__WORK INSTRUCTIONS__:
Reproduce everything in the listing from the line containing "This screenshot has width=960, height=540. Identify" down to the line containing "Find the location of a particular element. free", including both of those lines and changing nothing.

__DATASET CONTENT__:
------

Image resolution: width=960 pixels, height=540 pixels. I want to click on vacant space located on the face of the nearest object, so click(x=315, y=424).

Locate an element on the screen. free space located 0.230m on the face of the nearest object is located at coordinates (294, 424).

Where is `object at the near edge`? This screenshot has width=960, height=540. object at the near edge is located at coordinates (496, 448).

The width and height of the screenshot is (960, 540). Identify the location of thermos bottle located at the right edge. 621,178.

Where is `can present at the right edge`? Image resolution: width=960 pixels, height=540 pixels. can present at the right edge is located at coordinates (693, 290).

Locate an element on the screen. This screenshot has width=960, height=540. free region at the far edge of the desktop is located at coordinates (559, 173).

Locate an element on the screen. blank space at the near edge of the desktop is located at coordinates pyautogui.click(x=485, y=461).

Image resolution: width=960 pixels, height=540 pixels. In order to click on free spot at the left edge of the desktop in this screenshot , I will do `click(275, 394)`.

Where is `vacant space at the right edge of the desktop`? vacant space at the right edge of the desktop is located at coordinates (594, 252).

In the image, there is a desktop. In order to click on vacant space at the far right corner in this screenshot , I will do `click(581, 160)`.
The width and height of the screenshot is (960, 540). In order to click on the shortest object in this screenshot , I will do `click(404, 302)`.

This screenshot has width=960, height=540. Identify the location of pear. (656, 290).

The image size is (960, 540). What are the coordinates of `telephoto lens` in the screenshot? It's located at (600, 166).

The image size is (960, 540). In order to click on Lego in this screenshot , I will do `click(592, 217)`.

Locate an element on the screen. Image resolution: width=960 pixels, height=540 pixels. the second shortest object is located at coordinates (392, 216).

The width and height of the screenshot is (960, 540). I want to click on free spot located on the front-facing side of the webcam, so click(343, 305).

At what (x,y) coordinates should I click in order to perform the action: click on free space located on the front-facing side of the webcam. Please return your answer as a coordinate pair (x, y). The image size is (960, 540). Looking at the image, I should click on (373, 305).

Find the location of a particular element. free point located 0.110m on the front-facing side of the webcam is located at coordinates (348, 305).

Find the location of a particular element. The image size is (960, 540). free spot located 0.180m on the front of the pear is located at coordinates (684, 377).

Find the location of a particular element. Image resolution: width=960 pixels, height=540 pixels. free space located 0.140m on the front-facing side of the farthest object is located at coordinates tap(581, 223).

------

__SOLUTION TO THE EXERCISE__:
This screenshot has width=960, height=540. Identify the location of pear. (656, 290).

The image size is (960, 540). What are the coordinates of `telephoto lens` in the screenshot? It's located at (600, 166).

The image size is (960, 540). In order to click on Lego in this screenshot , I will do `click(592, 217)`.

Locate an element on the screen. Image resolution: width=960 pixels, height=540 pixels. the second shortest object is located at coordinates (392, 216).

The width and height of the screenshot is (960, 540). I want to click on free spot located on the front-facing side of the webcam, so click(343, 305).

At what (x,y) coordinates should I click in order to perform the action: click on free space located on the front-facing side of the webcam. Please return your answer as a coordinate pair (x, y). The image size is (960, 540). Looking at the image, I should click on (373, 305).

Find the location of a particular element. free point located 0.110m on the front-facing side of the webcam is located at coordinates (348, 305).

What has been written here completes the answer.